— Exercise input —
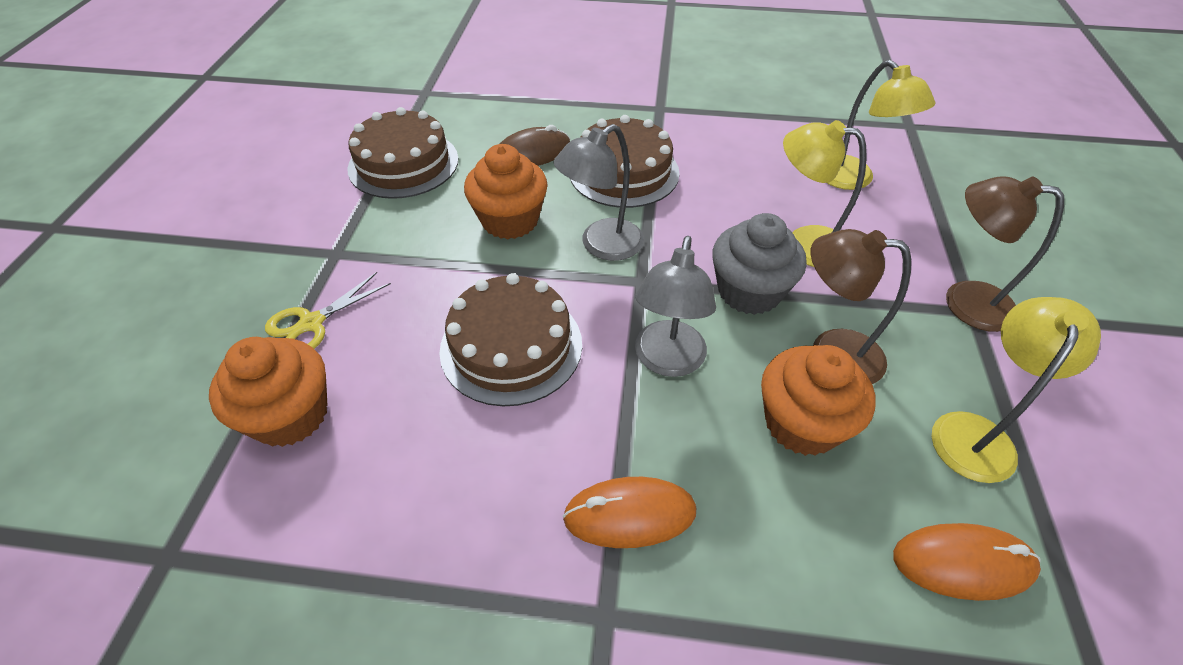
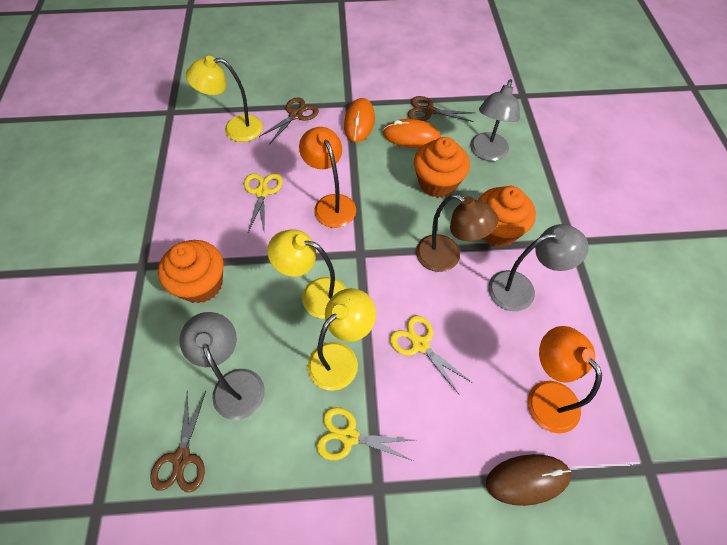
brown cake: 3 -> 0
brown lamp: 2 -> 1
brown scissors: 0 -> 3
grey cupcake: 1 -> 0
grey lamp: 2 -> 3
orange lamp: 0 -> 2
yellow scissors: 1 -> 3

— Activity —
Set every record down again verbatim, without pictures.

— Exercise answer —
brown cake: 3 -> 0
brown lamp: 2 -> 1
brown scissors: 0 -> 3
grey cupcake: 1 -> 0
grey lamp: 2 -> 3
orange lamp: 0 -> 2
yellow scissors: 1 -> 3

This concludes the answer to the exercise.